* **Exercise brief**
Give the records again. Keep them exact and leave out the images.

[Data under study — start]

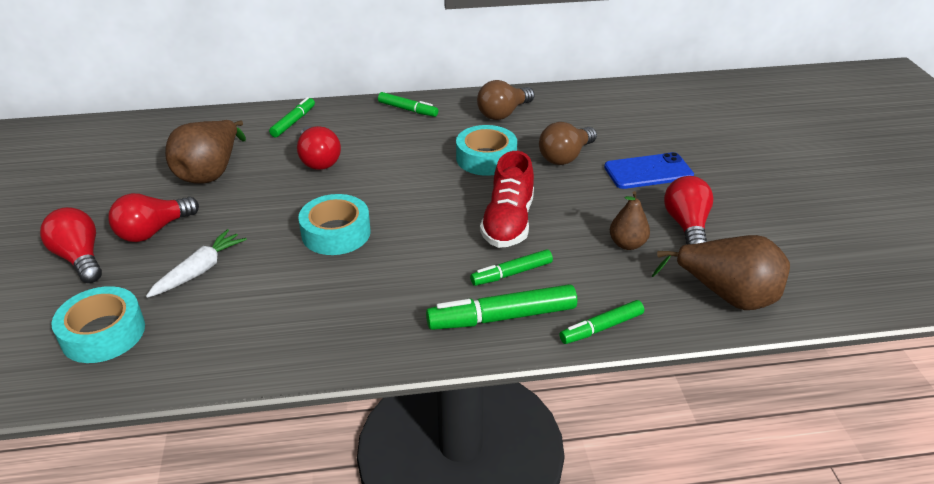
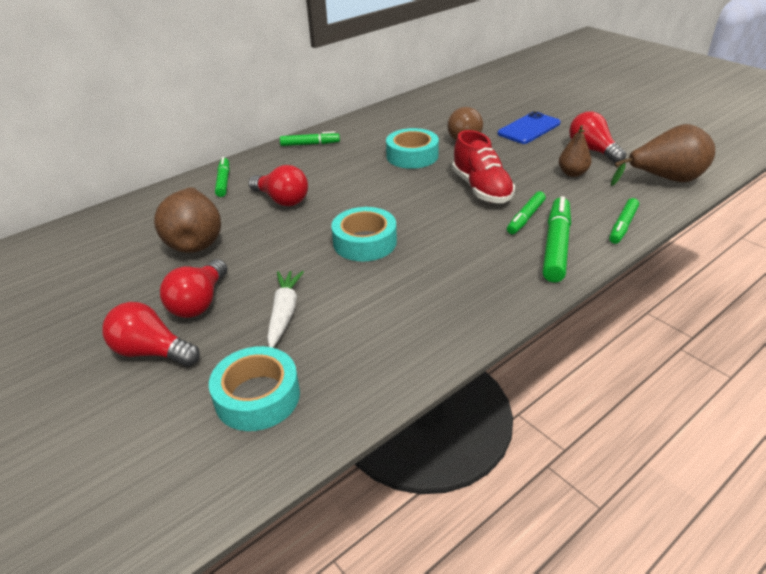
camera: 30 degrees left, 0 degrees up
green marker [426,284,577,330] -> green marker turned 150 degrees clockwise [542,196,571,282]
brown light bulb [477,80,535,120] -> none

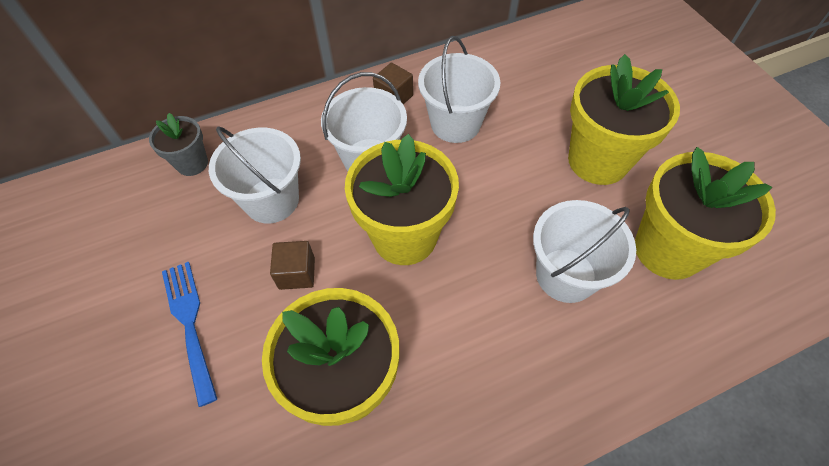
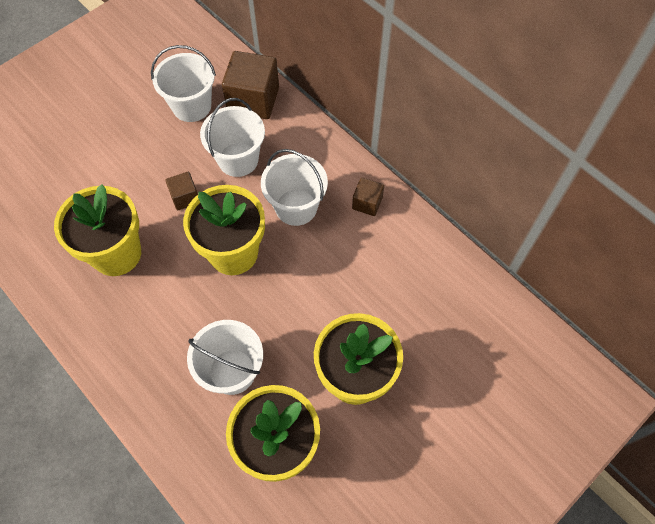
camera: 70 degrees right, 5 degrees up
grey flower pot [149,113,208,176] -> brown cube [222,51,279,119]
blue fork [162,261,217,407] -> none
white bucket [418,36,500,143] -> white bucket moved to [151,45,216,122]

[Data under study — finish]

* **Answer to this exercise**
camera: 30 degrees left, 0 degrees up
green marker [426,284,577,330] -> green marker turned 150 degrees clockwise [542,196,571,282]
brown light bulb [477,80,535,120] -> none

camera: 70 degrees right, 5 degrees up
grey flower pot [149,113,208,176] -> brown cube [222,51,279,119]
blue fork [162,261,217,407] -> none
white bucket [418,36,500,143] -> white bucket moved to [151,45,216,122]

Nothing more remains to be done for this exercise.